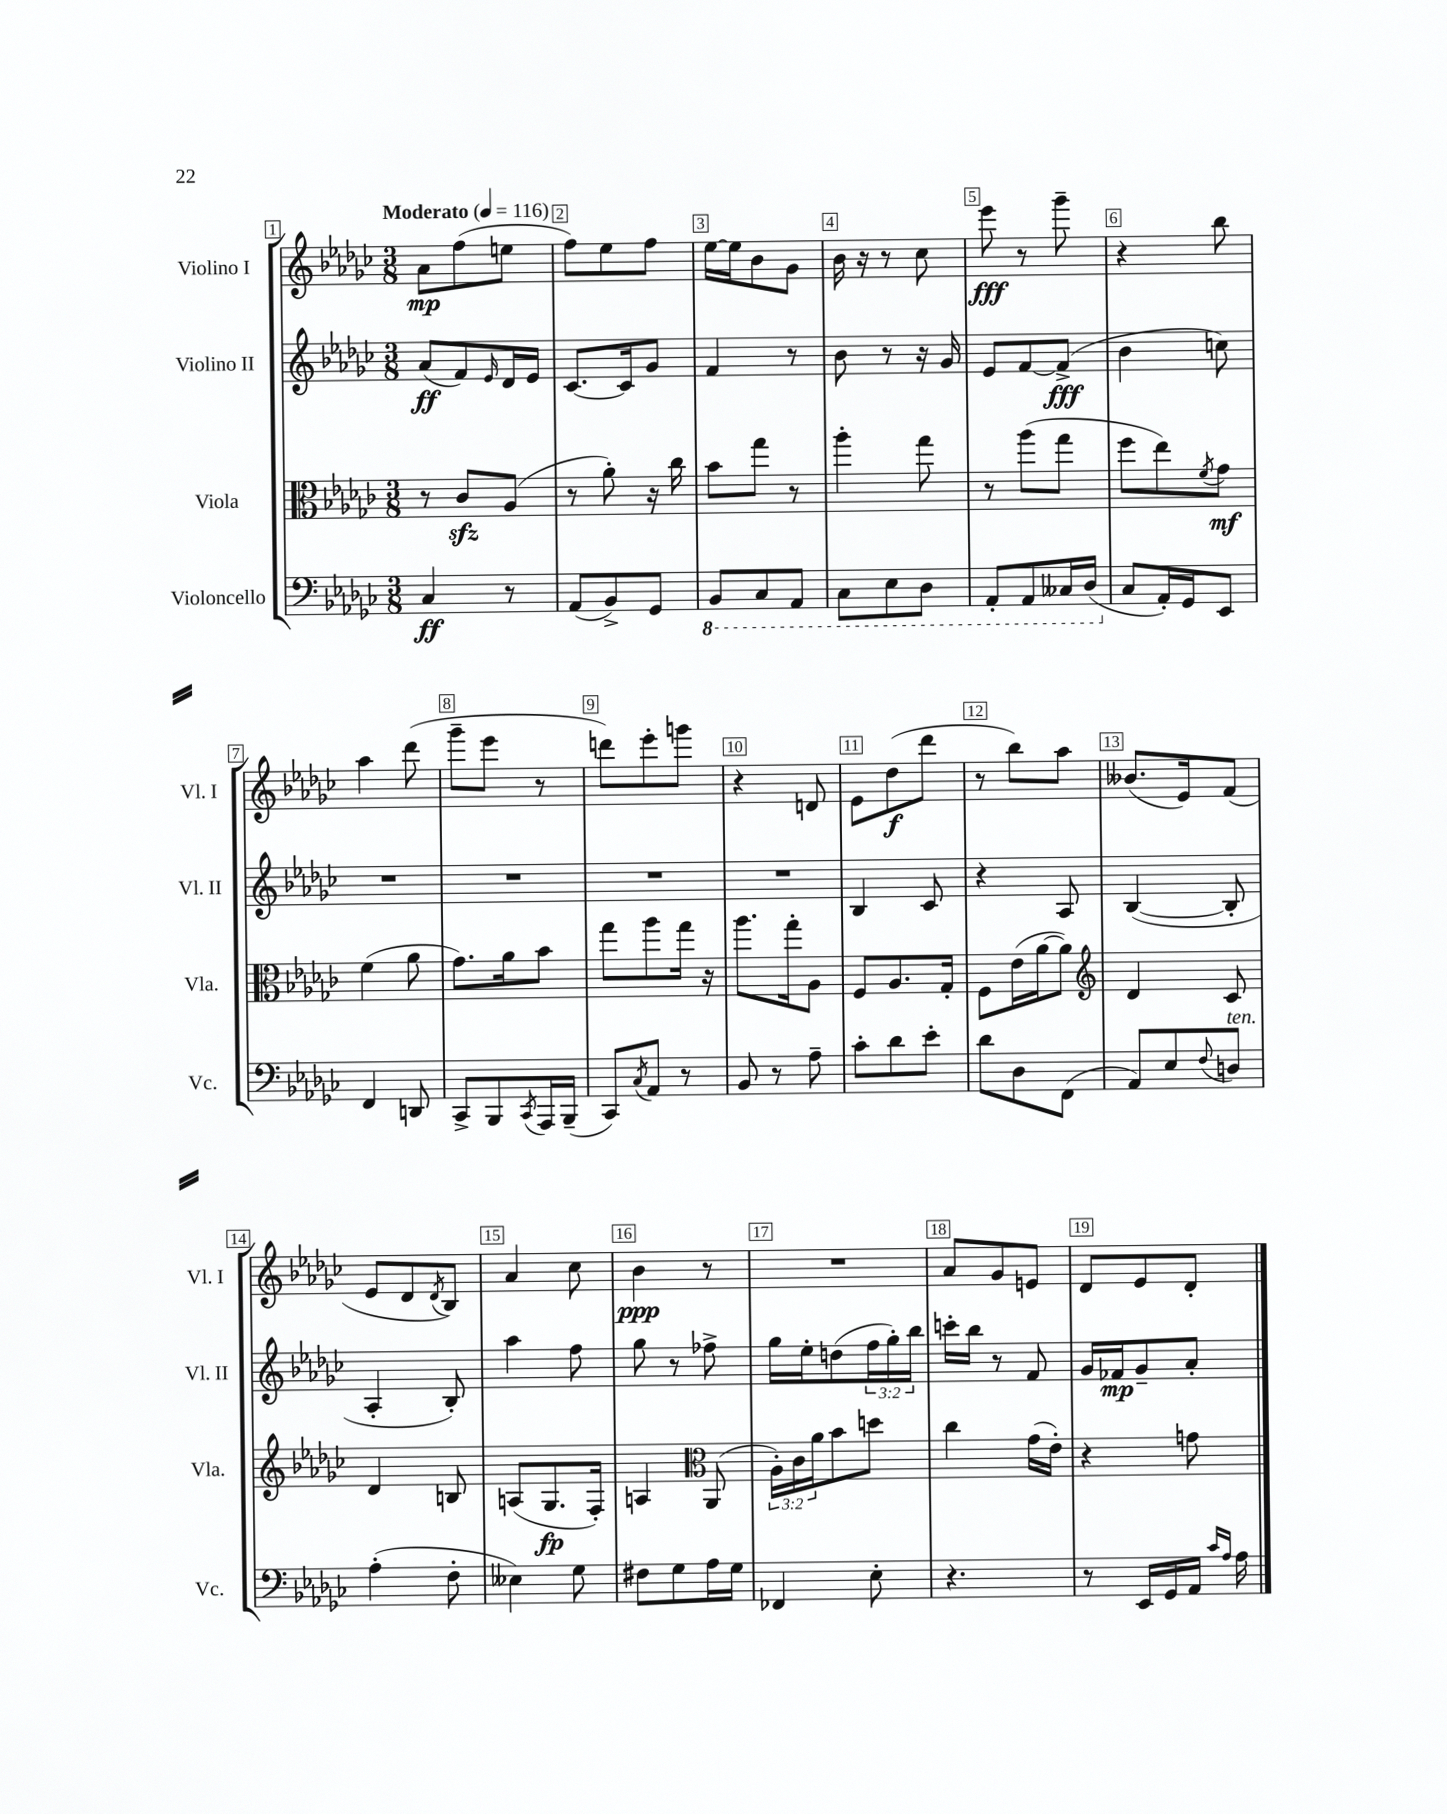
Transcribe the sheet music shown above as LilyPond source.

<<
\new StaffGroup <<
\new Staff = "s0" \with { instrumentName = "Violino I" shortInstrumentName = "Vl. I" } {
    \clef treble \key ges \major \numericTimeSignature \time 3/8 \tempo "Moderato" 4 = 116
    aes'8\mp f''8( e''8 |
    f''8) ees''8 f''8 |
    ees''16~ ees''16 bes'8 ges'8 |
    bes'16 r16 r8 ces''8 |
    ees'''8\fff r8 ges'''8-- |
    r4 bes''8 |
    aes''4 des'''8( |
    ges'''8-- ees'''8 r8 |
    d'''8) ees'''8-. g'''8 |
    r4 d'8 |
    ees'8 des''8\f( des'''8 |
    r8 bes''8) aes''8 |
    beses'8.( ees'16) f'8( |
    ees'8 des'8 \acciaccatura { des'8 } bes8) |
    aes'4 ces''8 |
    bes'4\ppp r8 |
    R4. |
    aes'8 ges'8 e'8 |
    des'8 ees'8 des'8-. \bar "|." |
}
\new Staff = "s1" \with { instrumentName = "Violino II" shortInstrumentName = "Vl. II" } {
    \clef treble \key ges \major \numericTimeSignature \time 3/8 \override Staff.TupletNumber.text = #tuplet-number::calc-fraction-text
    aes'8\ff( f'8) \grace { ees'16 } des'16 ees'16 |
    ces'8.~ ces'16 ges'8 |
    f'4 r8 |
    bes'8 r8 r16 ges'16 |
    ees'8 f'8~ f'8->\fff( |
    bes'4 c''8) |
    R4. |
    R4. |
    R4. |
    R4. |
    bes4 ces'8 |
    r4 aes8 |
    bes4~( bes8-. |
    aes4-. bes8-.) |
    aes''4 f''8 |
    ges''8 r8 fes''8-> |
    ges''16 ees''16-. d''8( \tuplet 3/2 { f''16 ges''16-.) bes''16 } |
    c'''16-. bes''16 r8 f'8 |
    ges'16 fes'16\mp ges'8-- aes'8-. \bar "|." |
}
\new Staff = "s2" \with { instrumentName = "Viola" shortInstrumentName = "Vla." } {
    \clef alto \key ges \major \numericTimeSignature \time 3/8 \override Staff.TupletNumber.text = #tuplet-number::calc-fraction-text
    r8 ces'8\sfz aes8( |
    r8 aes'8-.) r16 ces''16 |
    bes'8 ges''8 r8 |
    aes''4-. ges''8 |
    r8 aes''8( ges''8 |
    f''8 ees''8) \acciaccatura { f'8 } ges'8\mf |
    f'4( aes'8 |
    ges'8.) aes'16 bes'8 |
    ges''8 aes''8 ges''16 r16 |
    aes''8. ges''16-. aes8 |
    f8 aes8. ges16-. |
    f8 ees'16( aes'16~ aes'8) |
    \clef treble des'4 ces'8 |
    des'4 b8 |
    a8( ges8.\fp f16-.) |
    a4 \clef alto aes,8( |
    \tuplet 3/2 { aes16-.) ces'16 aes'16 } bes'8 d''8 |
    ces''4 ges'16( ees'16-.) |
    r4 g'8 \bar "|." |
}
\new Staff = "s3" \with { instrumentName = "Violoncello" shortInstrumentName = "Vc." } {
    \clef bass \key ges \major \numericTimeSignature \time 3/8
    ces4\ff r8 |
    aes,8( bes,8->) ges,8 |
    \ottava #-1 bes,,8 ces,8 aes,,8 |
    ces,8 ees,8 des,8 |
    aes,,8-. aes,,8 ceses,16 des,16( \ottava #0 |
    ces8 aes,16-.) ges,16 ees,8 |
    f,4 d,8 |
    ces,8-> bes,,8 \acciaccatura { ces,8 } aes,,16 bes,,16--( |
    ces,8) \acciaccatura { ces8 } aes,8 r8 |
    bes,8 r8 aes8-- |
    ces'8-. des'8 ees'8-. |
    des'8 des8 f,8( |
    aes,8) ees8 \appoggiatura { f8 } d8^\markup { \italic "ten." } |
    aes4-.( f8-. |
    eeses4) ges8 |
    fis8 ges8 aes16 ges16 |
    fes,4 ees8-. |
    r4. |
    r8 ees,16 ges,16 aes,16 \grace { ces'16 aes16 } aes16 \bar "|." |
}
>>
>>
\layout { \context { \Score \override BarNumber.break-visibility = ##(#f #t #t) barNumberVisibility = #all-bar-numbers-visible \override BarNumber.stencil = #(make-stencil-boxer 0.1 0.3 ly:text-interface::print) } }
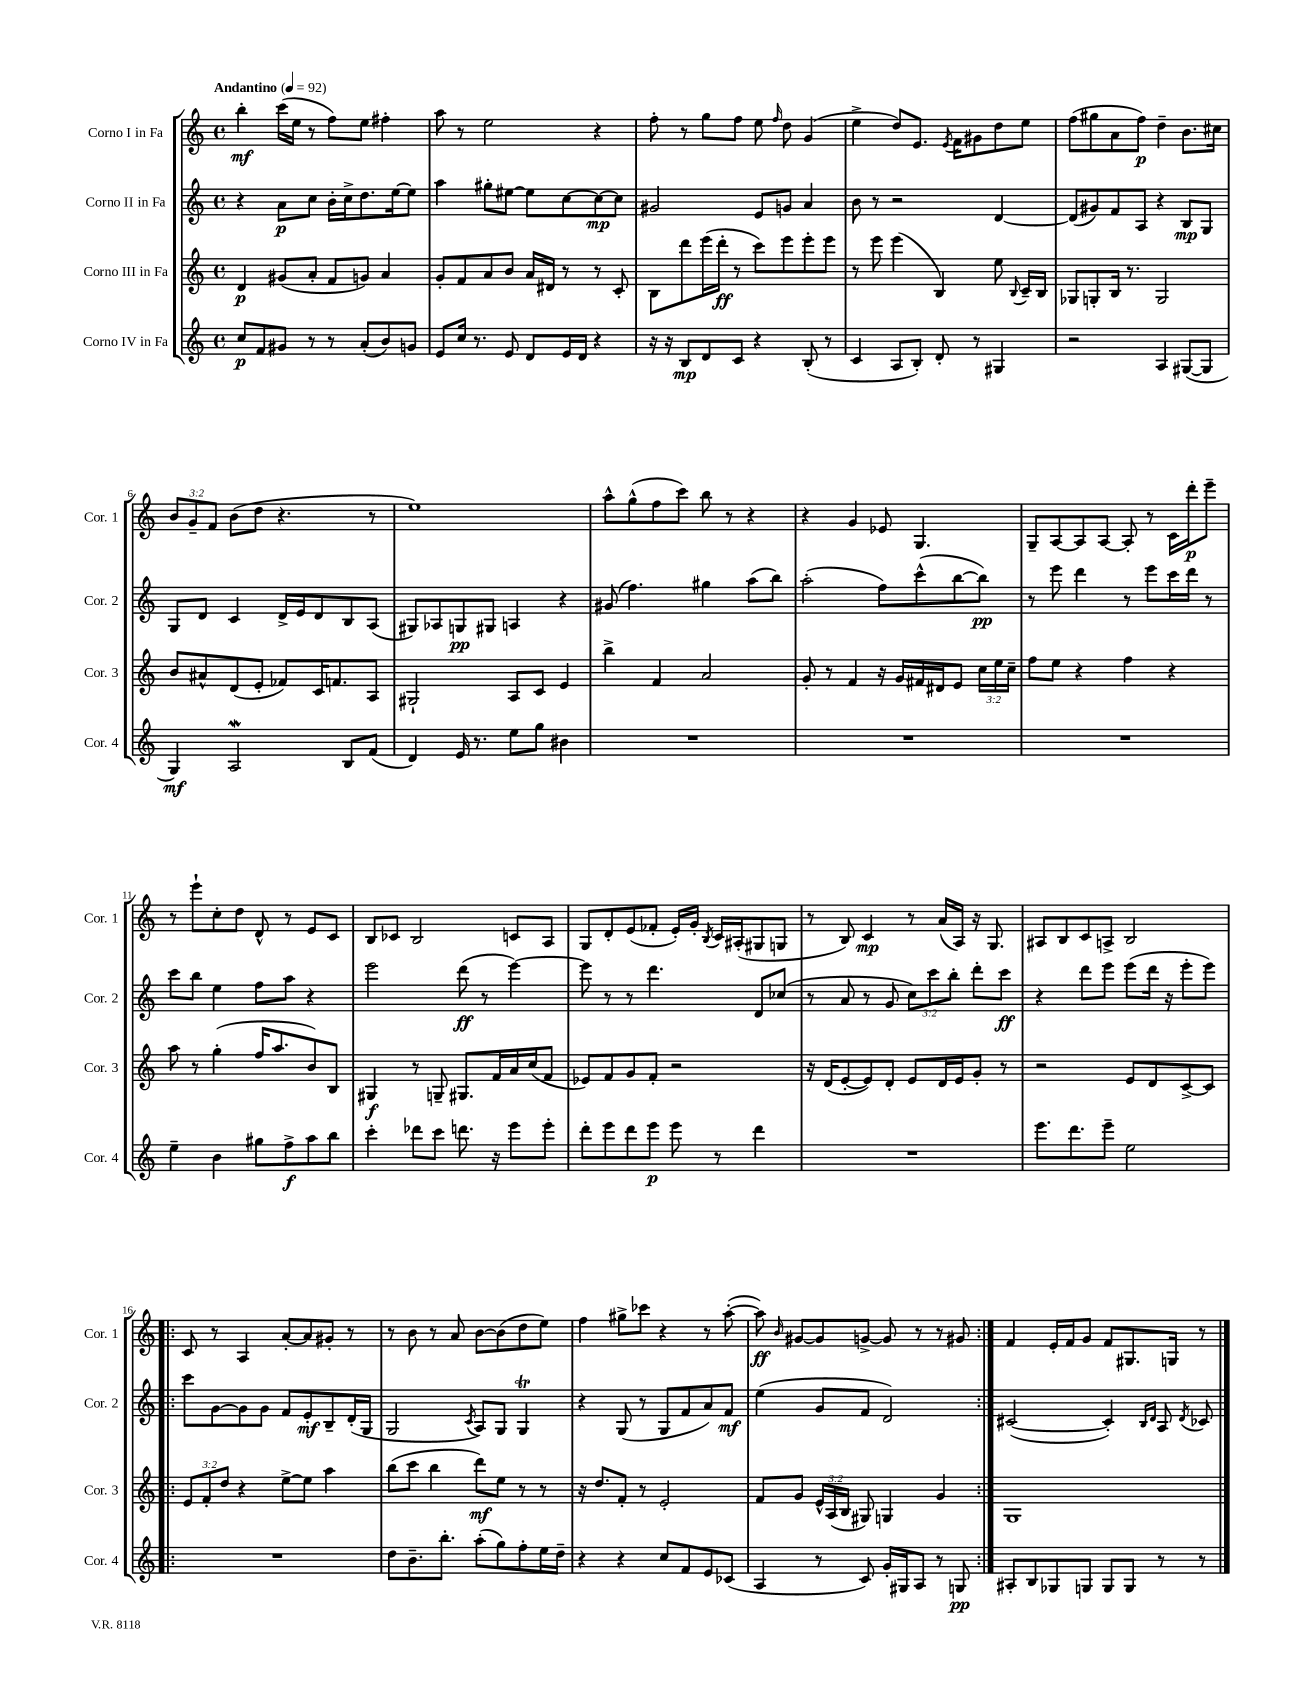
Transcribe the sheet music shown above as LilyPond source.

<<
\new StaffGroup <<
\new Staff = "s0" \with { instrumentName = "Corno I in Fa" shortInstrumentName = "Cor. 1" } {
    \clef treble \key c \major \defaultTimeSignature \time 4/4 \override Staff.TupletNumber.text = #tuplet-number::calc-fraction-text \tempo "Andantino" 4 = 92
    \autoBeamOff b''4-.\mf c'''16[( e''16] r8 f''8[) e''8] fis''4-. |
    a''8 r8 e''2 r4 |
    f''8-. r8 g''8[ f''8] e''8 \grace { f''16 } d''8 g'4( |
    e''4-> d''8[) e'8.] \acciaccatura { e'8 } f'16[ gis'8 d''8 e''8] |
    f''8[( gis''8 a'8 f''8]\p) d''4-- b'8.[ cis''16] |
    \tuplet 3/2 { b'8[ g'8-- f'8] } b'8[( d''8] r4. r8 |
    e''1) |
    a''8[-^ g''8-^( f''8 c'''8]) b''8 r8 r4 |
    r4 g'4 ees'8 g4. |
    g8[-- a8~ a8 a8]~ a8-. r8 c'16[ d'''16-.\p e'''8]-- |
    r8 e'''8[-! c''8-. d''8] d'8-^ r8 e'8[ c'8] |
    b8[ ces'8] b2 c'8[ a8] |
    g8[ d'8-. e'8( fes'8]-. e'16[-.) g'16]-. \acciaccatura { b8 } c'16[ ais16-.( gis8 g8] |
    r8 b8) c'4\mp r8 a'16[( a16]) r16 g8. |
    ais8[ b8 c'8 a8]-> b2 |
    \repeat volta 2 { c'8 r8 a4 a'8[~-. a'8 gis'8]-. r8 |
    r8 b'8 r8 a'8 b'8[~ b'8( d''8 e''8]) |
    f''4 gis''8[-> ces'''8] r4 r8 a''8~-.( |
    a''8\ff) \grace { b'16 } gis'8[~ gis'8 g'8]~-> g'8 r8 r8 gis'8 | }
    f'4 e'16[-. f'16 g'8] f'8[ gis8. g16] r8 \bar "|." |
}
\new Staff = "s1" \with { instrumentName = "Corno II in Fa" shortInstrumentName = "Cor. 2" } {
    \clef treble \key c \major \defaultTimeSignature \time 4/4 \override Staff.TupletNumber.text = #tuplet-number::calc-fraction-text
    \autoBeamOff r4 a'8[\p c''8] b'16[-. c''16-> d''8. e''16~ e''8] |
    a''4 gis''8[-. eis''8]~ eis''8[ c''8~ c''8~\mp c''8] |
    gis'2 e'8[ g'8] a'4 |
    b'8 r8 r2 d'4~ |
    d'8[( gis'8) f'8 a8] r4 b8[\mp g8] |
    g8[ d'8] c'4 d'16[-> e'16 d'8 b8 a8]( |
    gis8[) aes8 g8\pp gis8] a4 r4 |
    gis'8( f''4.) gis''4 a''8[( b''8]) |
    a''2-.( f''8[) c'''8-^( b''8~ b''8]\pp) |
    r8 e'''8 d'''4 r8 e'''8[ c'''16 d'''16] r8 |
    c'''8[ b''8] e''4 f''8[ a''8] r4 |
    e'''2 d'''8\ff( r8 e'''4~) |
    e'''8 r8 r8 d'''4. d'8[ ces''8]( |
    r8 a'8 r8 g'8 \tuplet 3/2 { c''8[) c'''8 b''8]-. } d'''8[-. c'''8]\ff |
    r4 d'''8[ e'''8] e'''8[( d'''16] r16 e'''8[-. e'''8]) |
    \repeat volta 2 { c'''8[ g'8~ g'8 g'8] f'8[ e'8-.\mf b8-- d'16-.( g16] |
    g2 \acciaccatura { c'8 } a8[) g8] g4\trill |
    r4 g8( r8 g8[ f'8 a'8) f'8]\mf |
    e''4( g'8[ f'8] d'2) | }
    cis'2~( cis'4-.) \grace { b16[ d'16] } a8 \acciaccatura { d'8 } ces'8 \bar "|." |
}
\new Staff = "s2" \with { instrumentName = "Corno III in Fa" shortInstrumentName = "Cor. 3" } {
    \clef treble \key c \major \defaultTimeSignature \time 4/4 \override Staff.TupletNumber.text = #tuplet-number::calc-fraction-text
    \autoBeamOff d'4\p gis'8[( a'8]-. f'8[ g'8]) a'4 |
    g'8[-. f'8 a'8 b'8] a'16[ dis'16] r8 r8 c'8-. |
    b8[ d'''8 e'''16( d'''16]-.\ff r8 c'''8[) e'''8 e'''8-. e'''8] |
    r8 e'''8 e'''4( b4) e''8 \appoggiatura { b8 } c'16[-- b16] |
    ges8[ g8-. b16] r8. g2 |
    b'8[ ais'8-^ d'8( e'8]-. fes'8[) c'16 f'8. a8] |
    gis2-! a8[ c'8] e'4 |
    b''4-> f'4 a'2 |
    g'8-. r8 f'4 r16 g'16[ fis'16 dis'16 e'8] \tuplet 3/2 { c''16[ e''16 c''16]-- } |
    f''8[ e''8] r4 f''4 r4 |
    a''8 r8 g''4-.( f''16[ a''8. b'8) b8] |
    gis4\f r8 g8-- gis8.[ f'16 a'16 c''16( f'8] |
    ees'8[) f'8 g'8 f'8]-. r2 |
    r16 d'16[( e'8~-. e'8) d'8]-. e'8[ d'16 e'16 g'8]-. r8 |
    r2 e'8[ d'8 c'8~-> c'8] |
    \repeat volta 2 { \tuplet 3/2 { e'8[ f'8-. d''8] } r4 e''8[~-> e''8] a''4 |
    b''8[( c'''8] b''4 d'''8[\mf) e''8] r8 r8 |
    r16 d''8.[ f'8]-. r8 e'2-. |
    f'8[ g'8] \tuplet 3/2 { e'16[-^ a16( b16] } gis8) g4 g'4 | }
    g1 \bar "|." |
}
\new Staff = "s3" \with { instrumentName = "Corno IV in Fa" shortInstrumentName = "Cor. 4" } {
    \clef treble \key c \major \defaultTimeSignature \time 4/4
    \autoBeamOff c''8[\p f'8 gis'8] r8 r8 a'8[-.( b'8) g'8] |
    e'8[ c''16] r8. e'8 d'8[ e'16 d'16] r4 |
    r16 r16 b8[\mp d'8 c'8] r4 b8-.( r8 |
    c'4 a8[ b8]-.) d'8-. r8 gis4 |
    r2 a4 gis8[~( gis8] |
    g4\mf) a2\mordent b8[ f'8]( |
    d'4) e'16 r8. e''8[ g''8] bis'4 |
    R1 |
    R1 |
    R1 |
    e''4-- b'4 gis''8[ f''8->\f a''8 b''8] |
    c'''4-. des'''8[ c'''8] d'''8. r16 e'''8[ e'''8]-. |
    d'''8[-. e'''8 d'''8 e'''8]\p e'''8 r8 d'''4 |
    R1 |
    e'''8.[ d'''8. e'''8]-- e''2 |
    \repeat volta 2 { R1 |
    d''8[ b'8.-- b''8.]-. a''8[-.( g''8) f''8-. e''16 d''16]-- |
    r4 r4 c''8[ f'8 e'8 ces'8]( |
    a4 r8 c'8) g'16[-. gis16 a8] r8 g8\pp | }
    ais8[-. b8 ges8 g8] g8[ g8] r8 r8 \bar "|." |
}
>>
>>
▬▬▬▬▬▬
◆ What is being asked ◆
Tally the lines in the data above that contain the string "alto", matching case exactly. Reply with the count and nothing else.

◆ Answer to this problem ◆
2